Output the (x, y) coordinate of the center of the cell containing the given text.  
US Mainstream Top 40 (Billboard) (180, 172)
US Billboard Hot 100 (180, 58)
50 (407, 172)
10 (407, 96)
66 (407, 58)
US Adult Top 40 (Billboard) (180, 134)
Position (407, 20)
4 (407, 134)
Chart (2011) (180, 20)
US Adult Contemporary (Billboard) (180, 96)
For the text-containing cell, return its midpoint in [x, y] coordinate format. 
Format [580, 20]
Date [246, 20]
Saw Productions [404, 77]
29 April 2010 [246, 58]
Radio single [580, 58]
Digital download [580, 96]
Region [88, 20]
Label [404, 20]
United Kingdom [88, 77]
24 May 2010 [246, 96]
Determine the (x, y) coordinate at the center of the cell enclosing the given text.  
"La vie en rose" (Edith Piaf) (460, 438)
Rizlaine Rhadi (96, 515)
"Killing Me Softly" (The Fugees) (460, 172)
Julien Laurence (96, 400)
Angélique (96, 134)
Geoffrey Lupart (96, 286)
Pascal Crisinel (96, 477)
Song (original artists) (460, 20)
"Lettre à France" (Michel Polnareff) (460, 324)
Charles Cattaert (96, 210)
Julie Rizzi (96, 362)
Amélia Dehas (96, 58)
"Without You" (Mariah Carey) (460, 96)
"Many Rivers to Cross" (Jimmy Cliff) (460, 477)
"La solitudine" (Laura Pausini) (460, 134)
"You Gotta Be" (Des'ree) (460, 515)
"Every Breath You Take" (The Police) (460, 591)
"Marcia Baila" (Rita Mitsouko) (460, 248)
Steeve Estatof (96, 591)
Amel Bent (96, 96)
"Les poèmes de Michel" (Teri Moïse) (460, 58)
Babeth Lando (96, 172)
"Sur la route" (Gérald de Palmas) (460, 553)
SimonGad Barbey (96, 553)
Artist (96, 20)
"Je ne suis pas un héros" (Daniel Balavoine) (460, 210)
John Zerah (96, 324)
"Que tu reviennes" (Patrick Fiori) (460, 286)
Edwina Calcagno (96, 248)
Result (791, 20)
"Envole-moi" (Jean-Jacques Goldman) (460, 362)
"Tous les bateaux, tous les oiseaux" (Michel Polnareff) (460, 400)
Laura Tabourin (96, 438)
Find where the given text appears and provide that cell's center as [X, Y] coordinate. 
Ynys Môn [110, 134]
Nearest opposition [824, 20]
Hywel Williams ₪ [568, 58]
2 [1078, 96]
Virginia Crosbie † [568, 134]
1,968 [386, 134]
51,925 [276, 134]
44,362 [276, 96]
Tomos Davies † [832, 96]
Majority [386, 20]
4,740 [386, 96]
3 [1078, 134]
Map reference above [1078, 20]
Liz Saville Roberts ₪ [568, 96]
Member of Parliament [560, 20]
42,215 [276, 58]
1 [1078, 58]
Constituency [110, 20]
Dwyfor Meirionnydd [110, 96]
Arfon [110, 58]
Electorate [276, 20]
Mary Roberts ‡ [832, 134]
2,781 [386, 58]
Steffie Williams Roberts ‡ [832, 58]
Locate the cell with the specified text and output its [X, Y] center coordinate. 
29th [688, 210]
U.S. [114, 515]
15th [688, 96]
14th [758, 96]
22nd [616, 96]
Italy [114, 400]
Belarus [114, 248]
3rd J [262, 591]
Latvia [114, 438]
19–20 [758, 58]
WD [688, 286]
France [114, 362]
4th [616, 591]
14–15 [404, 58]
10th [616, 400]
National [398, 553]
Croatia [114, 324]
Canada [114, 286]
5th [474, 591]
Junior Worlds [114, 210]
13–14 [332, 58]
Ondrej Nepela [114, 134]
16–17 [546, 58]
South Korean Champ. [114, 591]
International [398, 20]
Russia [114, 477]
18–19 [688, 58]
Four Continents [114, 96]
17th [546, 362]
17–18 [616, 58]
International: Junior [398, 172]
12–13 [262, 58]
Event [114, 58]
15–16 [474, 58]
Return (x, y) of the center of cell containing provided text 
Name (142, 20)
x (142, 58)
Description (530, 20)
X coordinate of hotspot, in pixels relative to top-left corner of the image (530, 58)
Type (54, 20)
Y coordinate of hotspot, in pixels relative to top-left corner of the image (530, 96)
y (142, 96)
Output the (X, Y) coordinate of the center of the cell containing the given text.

------------

Arrange all of the lines above as a numbered list, leaving out any blank lines.

1. Output the (x, y) coordinate of the center of the cell containing the given text.  
2. US Mainstream Top 40 (Billboard) (180, 172)
3. US Billboard Hot 100 (180, 58)
4. 50 (407, 172)
5. 10 (407, 96)
6. 66 (407, 58)
7. US Adult Top 40 (Billboard) (180, 134)
8. Position (407, 20)
9. 4 (407, 134)
10. Chart (2011) (180, 20)
11. US Adult Contemporary (Billboard) (180, 96)
12. For the text-containing cell, return its midpoint in [x, y] coordinate format. 
13. Format [580, 20]
14. Date [246, 20]
15. Saw Productions [404, 77]
16. 29 April 2010 [246, 58]
17. Radio single [580, 58]
18. Digital download [580, 96]
19. Region [88, 20]
20. Label [404, 20]
21. United Kingdom [88, 77]
22. 24 May 2010 [246, 96]
23. Determine the (x, y) coordinate at the center of the cell enclosing the given text.  
24. "La vie en rose" (Edith Piaf) (460, 438)
25. Rizlaine Rhadi (96, 515)
26. "Killing Me Softly" (The Fugees) (460, 172)
27. Julien Laurence (96, 400)
28. Angélique (96, 134)
29. Geoffrey Lupart (96, 286)
30. Pascal Crisinel (96, 477)
31. Song (original artists) (460, 20)
32. "Lettre à France" (Michel Polnareff) (460, 324)
33. Charles Cattaert (96, 210)
34. Julie Rizzi (96, 362)
35. Amélia Dehas (96, 58)
36. "Without You" (Mariah Carey) (460, 96)
37. "Many Rivers to Cross" (Jimmy Cliff) (460, 477)
38. "La solitudine" (Laura Pausini) (460, 134)
39. "You Gotta Be" (Des'ree) (460, 515)
40. "Every Breath You Take" (The Police) (460, 591)
41. "Marcia Baila" (Rita Mitsouko) (460, 248)
42. Steeve Estatof (96, 591)
43. Amel Bent (96, 96)
44. "Les poèmes de Michel" (Teri Moïse) (460, 58)
45. Babeth Lando (96, 172)
46. "Sur la route" (Gérald de Palmas) (460, 553)
47. SimonGad Barbey (96, 553)
48. Artist (96, 20)
49. "Je ne suis pas un héros" (Daniel Balavoine) (460, 210)
50. John Zerah (96, 324)
51. "Que tu reviennes" (Patrick Fiori) (460, 286)
52. Edwina Calcagno (96, 248)
53. Result (791, 20)
54. "Envole-moi" (Jean-Jacques Goldman) (460, 362)
55. "Tous les bateaux, tous les oiseaux" (Michel Polnareff) (460, 400)
56. Laura Tabourin (96, 438)
57. Find where the given text appears and provide that cell's center as [X, Y] coordinate. 
58. Ynys Môn [110, 134]
59. Nearest opposition [824, 20]
60. Hywel Williams ₪ [568, 58]
61. 2 [1078, 96]
62. Virginia Crosbie † [568, 134]
63. 1,968 [386, 134]
64. 51,925 [276, 134]
65. 44,362 [276, 96]
66. Tomos Davies † [832, 96]
67. Majority [386, 20]
68. 4,740 [386, 96]
69. 3 [1078, 134]
70. Map reference above [1078, 20]
71. Liz Saville Roberts ₪ [568, 96]
72. Member of Parliament [560, 20]
73. 42,215 [276, 58]
74. 1 [1078, 58]
75. Constituency [110, 20]
76. Dwyfor Meirionnydd [110, 96]
77. Arfon [110, 58]
78. Electorate [276, 20]
79. Mary Roberts ‡ [832, 134]
80. 2,781 [386, 58]
81. Steffie Williams Roberts ‡ [832, 58]
82. Locate the cell with the specified text and output its [X, Y] center coordinate. 
83. 29th [688, 210]
84. U.S. [114, 515]
85. 15th [688, 96]
86. 14th [758, 96]
87. 22nd [616, 96]
88. Italy [114, 400]
89. Belarus [114, 248]
90. 3rd J [262, 591]
91. Latvia [114, 438]
92. 19–20 [758, 58]
93. WD [688, 286]
94. France [114, 362]
95. 4th [616, 591]
96. 14–15 [404, 58]
97. 10th [616, 400]
98. National [398, 553]
99. Croatia [114, 324]
100. Canada [114, 286]
101. 5th [474, 591]
102. Junior Worlds [114, 210]
103. 13–14 [332, 58]
104. Ondrej Nepela [114, 134]
105. 16–17 [546, 58]
106. South Korean Champ. [114, 591]
107. International [398, 20]
108. Russia [114, 477]
109. 18–19 [688, 58]
110. Four Continents [114, 96]
111. 17th [546, 362]
112. 17–18 [616, 58]
113. International: Junior [398, 172]
114. 12–13 [262, 58]
115. Event [114, 58]
116. 15–16 [474, 58]
117. Return (x, y) of the center of cell containing provided text 
118. Name (142, 20)
119. x (142, 58)
120. Description (530, 20)
121. X coordinate of hotspot, in pixels relative to top-left corner of the image (530, 58)
122. Type (54, 20)
123. Y coordinate of hotspot, in pixels relative to top-left corner of the image (530, 96)
124. y (142, 96)
125. Output the (X, Y) coordinate of the center of the cell containing the given text.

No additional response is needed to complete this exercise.